◆ **TO DO**: Print only the lines from the one with "purple tile E7" through the end of the data, exactly, and please omit pictures.

◆ **PROVIDED INFORMATION**:
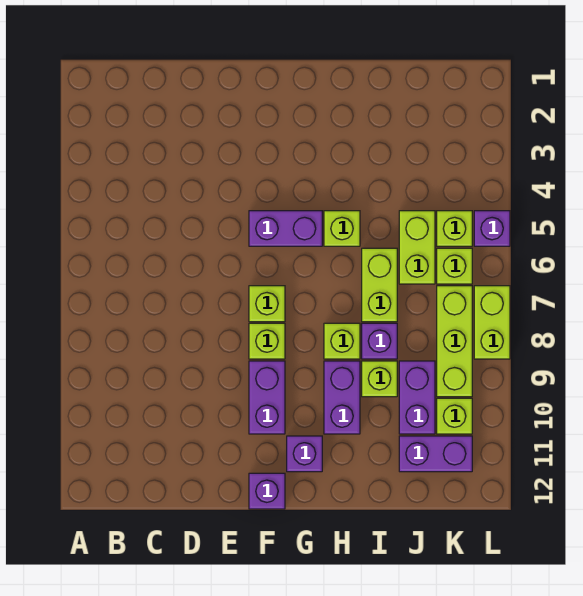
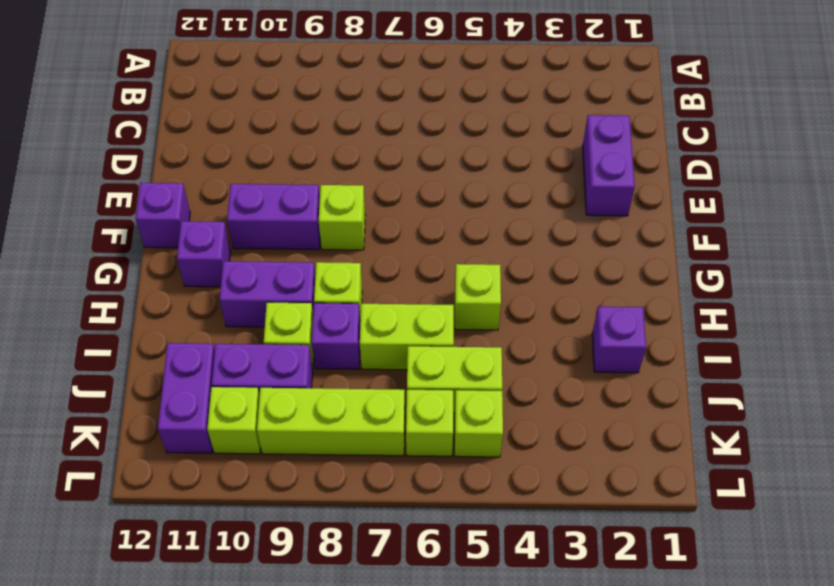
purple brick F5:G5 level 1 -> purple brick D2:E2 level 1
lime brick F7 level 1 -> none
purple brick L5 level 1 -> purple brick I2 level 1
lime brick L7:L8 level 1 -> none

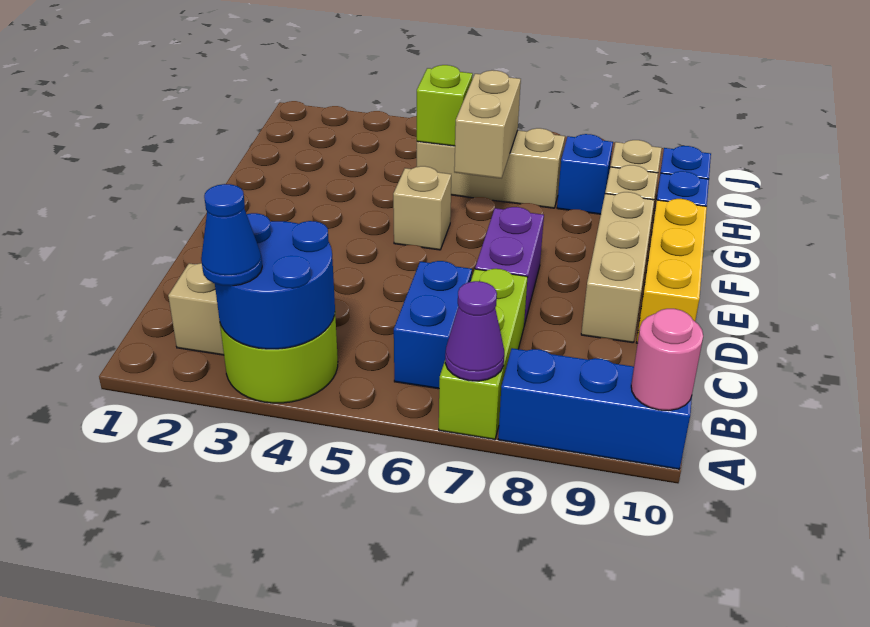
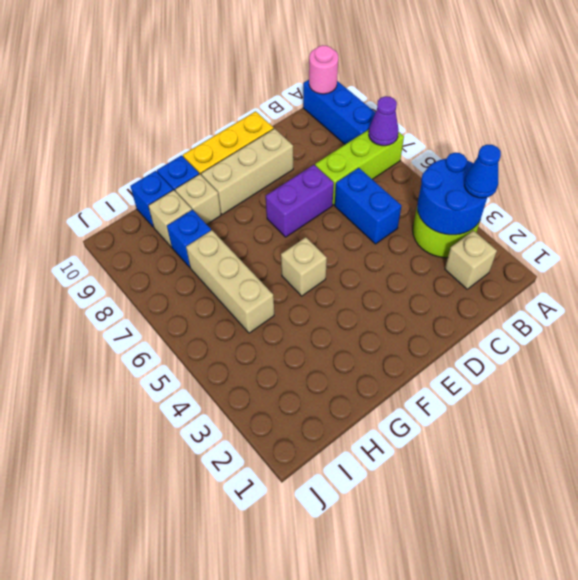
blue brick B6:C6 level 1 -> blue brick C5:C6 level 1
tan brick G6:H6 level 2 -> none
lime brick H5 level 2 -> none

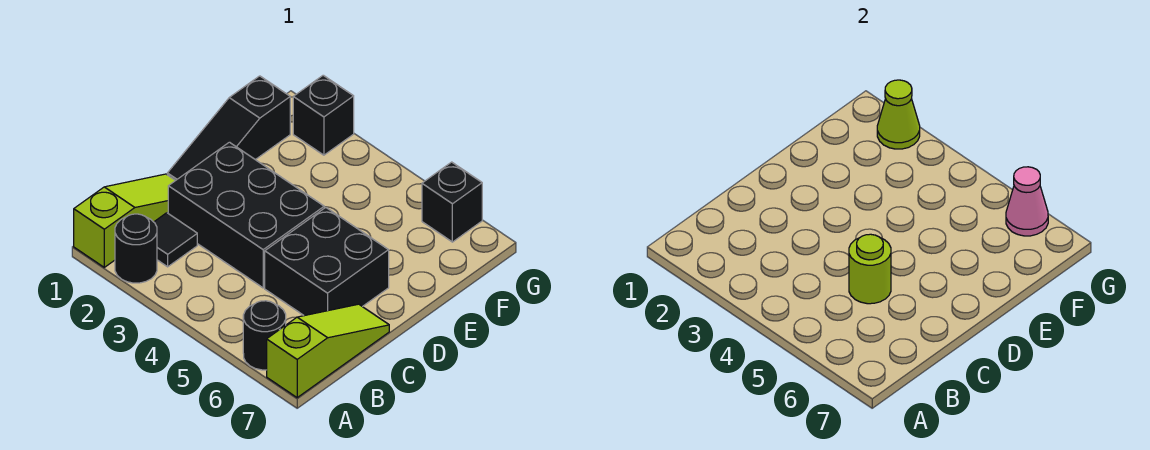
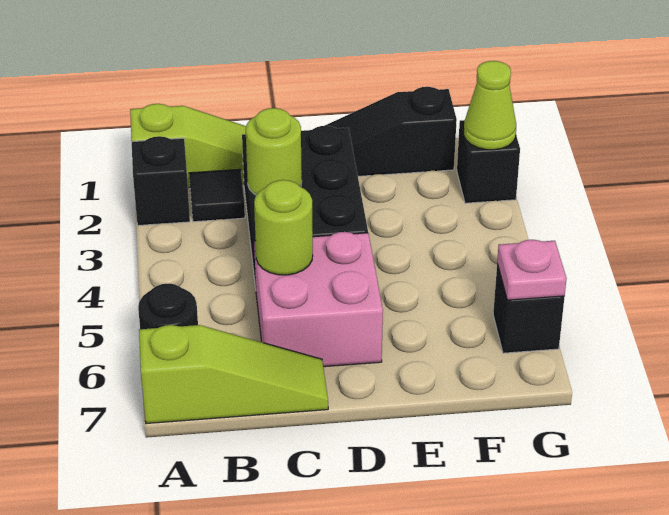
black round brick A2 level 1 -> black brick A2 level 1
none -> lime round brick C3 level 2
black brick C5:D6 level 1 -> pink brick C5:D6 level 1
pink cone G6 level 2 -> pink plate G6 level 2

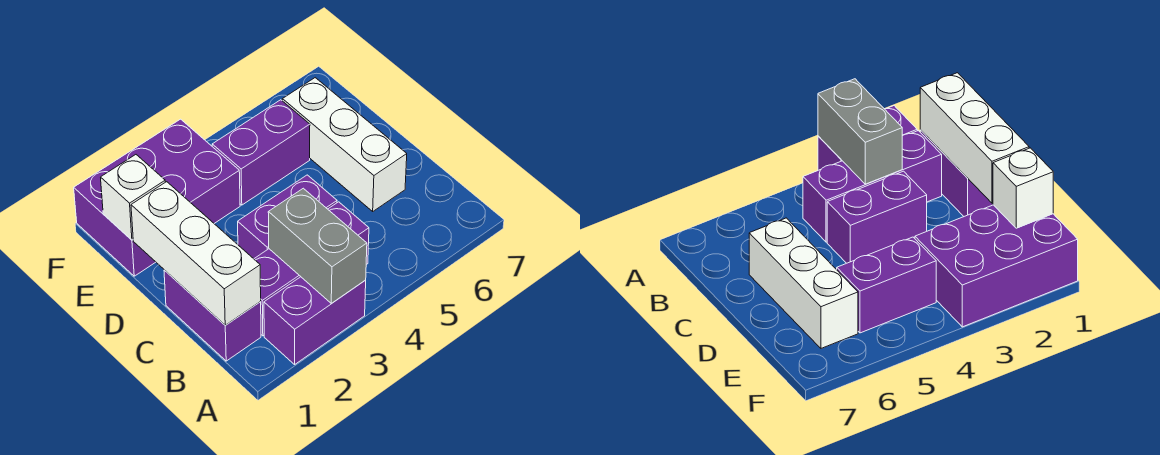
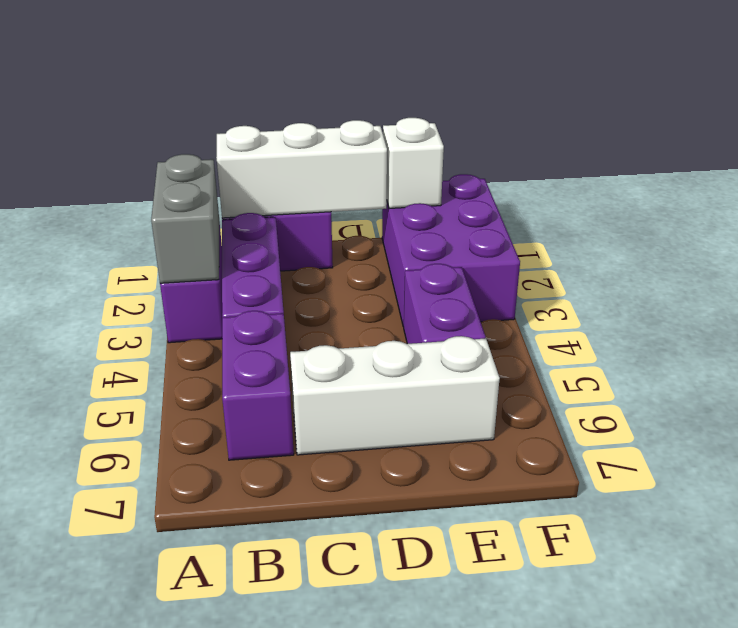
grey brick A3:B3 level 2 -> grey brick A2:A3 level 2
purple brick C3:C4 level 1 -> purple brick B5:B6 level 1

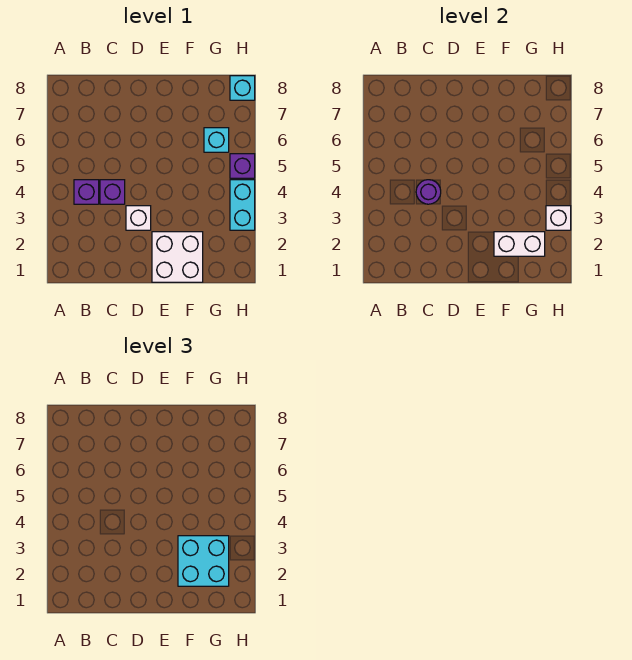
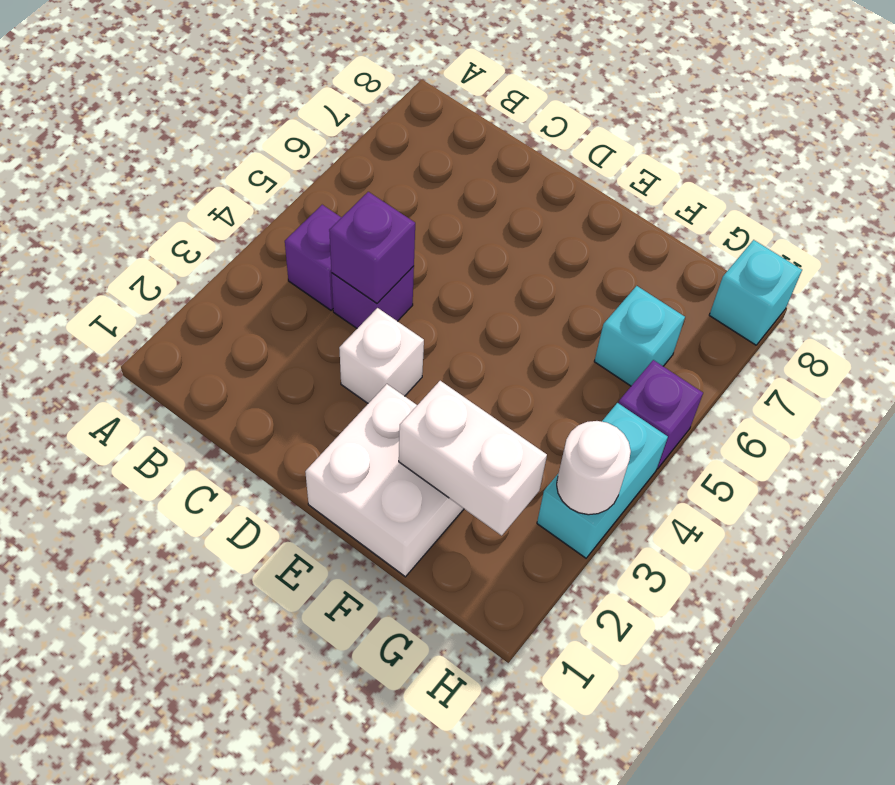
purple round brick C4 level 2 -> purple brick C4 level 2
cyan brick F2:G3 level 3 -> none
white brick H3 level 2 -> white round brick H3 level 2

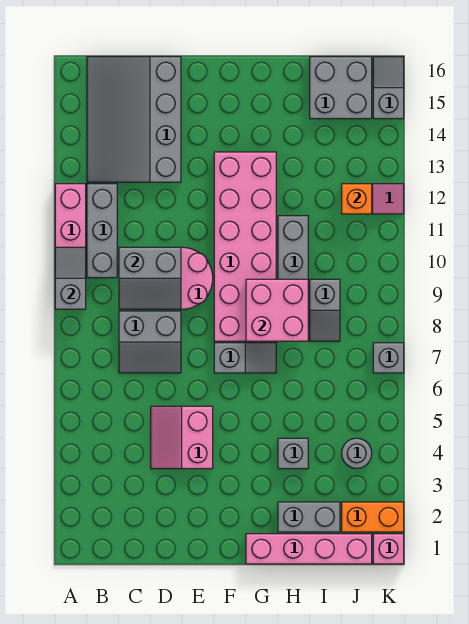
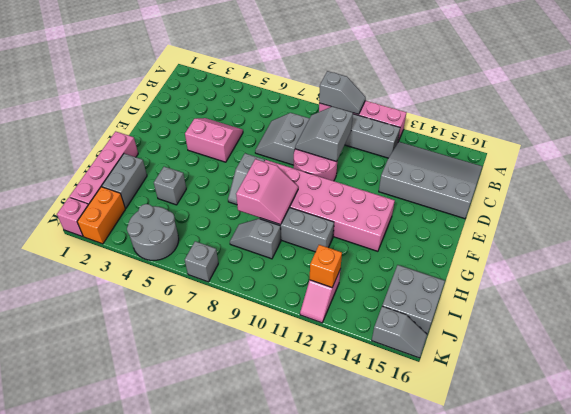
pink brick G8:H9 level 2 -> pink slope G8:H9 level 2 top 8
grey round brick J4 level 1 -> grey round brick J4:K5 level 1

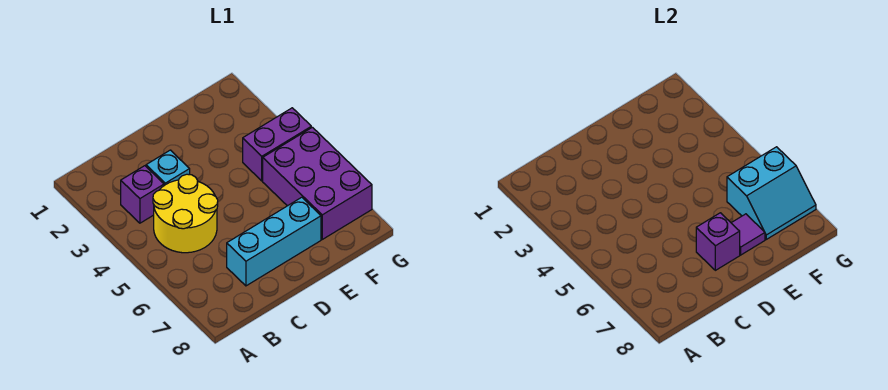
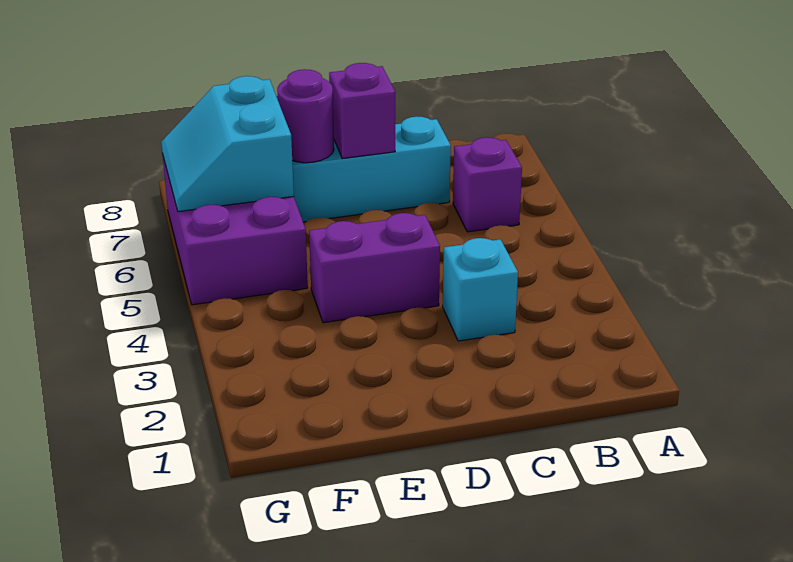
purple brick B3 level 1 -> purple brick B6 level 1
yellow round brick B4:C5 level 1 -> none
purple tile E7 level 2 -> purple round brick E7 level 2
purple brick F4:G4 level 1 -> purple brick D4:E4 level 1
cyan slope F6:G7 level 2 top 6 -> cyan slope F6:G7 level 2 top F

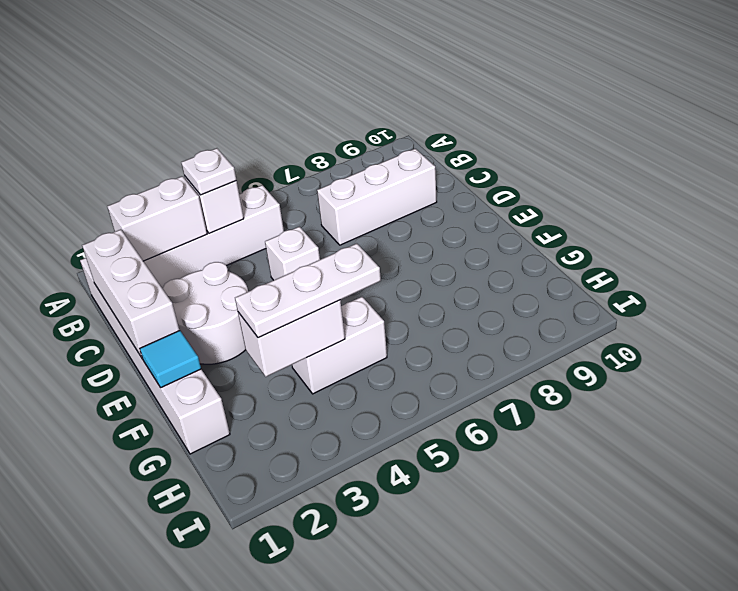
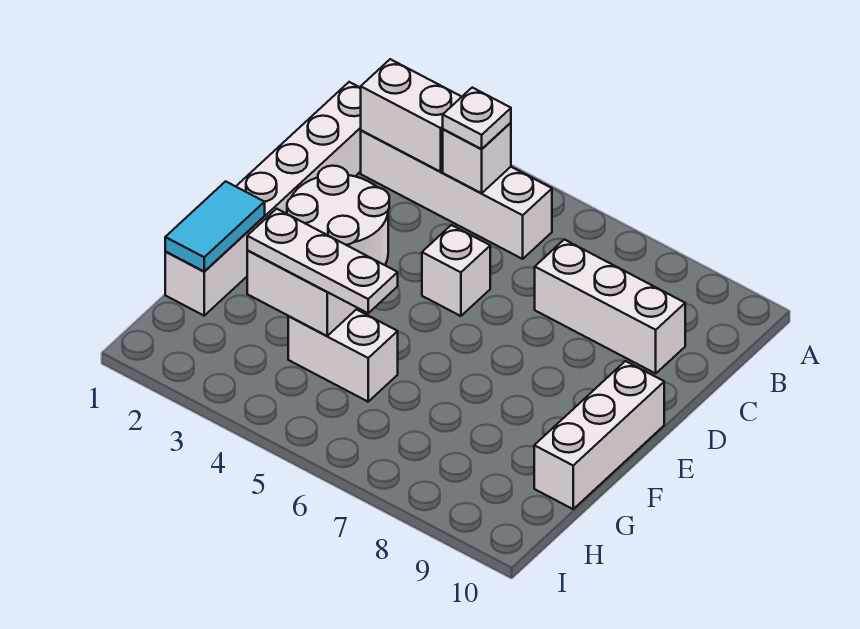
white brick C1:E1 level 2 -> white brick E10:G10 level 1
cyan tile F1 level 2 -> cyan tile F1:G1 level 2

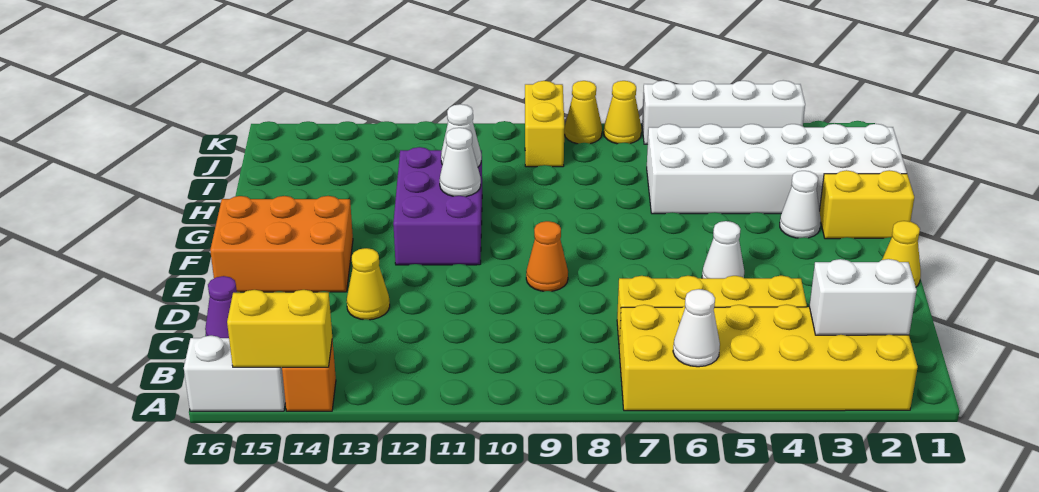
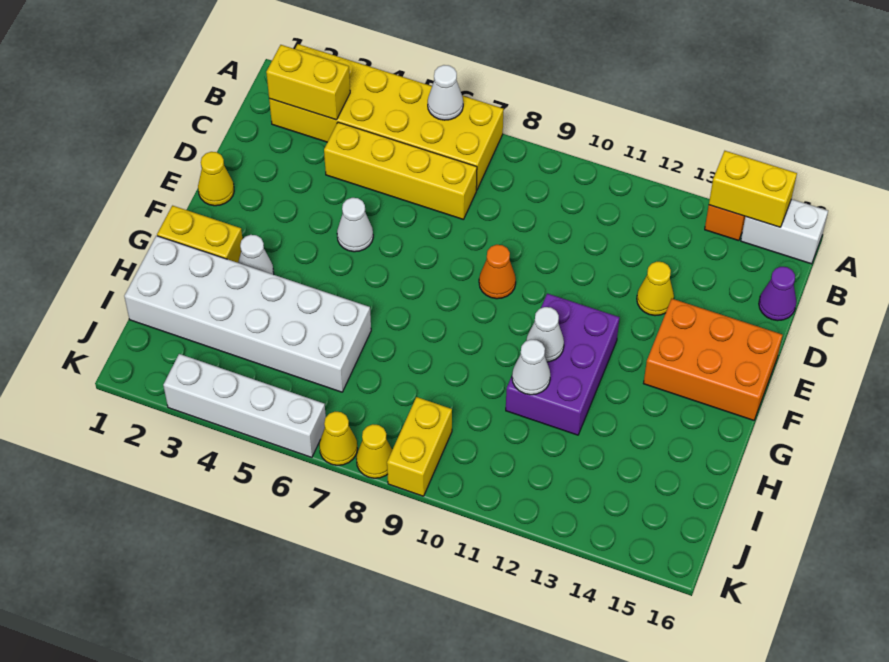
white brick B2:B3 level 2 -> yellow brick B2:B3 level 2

◆ **EXERCISE RESPONSE**:
purple tile E7 level 2 -> purple round brick E7 level 2
purple brick F4:G4 level 1 -> purple brick D4:E4 level 1
cyan slope F6:G7 level 2 top 6 -> cyan slope F6:G7 level 2 top F

white brick C1:E1 level 2 -> white brick E10:G10 level 1
cyan tile F1 level 2 -> cyan tile F1:G1 level 2

white brick B2:B3 level 2 -> yellow brick B2:B3 level 2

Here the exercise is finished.